Exercise
Please set down each of the lines below once more, exactly, omitting all pictures.

Study material

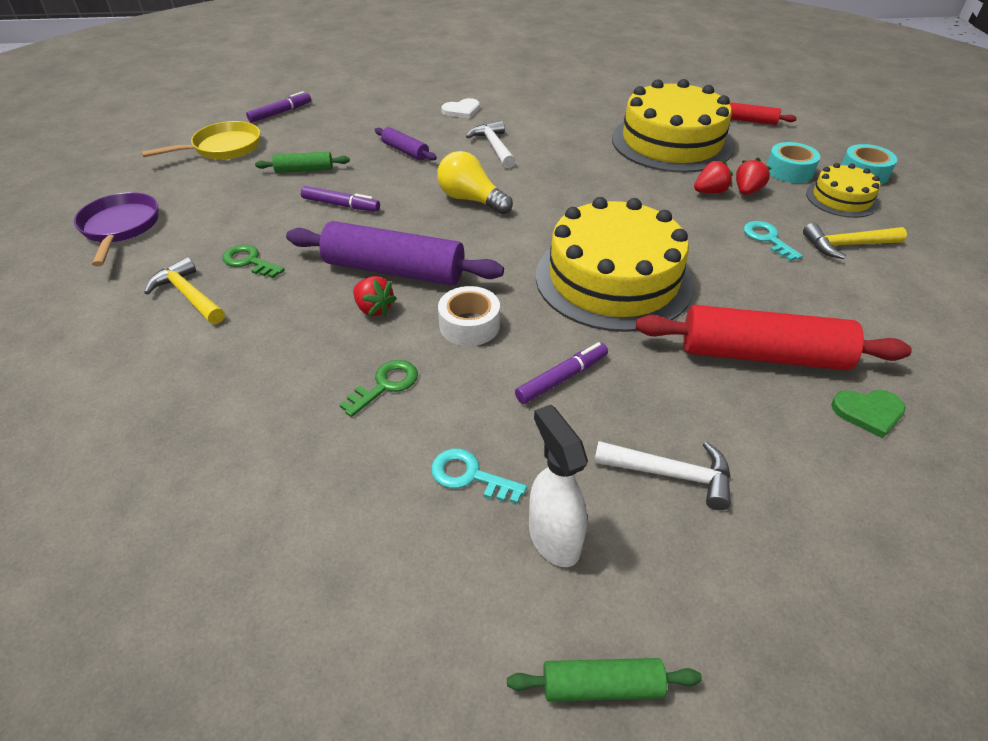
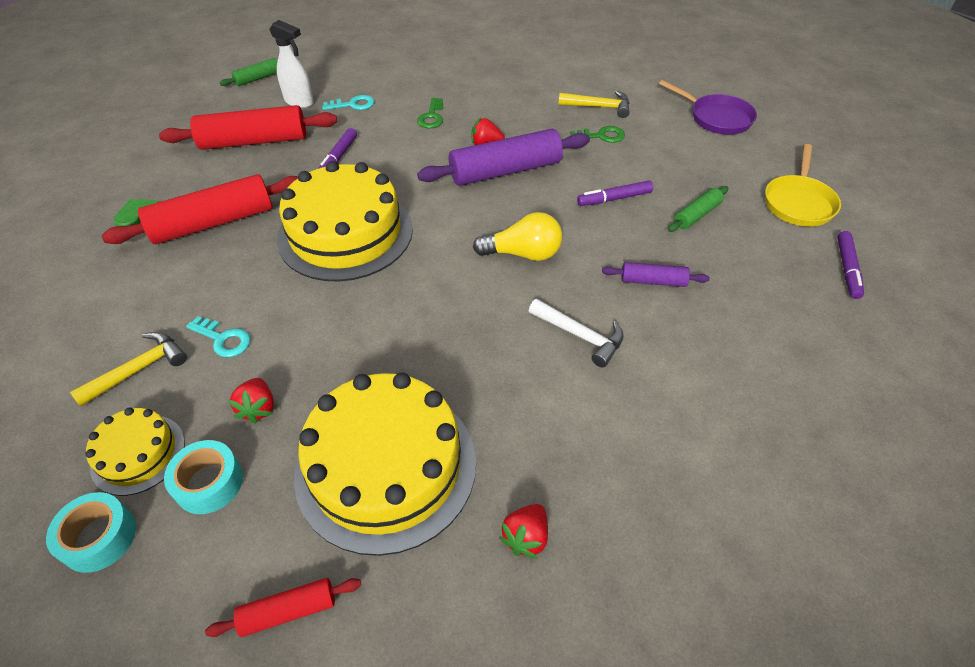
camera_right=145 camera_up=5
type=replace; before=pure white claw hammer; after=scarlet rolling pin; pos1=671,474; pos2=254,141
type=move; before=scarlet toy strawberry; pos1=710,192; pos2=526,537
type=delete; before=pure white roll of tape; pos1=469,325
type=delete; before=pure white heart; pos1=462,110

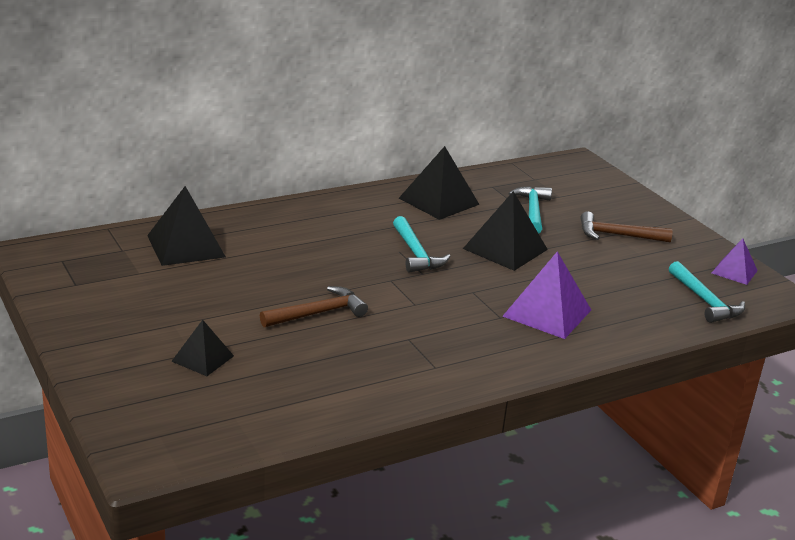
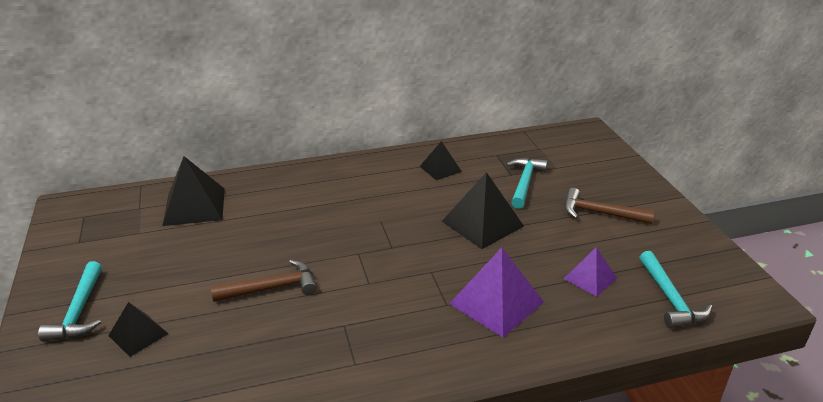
camera_right=15 camera_up=5
type=move; before=turquoise claw hammer; pos1=416,254; pos2=79,311
type=resize; before=ebony solid pyramid; pos1=438,201; pos2=440,169; scale=0.59
type=move; before=violet solid pyramid; pos1=734,271; pos2=590,278

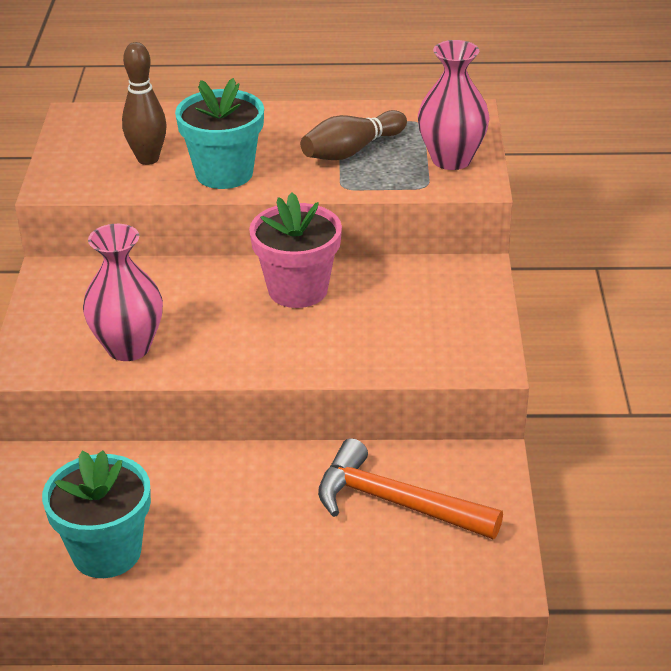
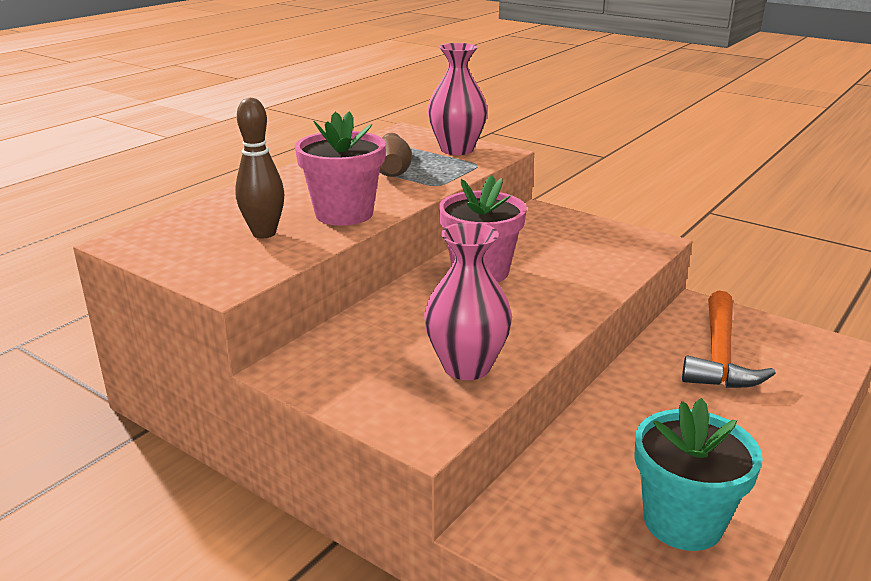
camera_right=-55 camera_up=-10
type=recolor; before=turquoise potted plant; after=rosy potted plant; pos1=224,173; pos2=344,214
type=rotate; before=bright orange claw hammer; pos1=395,502; pos2=720,355; turn=-45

Answer section
camera_right=145 camera_up=5
type=replace; before=pure white claw hammer; after=scarlet rolling pin; pos1=671,474; pos2=254,141
type=move; before=scarlet toy strawberry; pos1=710,192; pos2=526,537
type=delete; before=pure white roll of tape; pos1=469,325
type=delete; before=pure white heart; pos1=462,110

camera_right=15 camera_up=5
type=move; before=turquoise claw hammer; pos1=416,254; pos2=79,311
type=resize; before=ebony solid pyramid; pos1=438,201; pos2=440,169; scale=0.59
type=move; before=violet solid pyramid; pos1=734,271; pos2=590,278

camera_right=-55 camera_up=-10
type=recolor; before=turquoise potted plant; after=rosy potted plant; pos1=224,173; pos2=344,214
type=rotate; before=bright orange claw hammer; pos1=395,502; pos2=720,355; turn=-45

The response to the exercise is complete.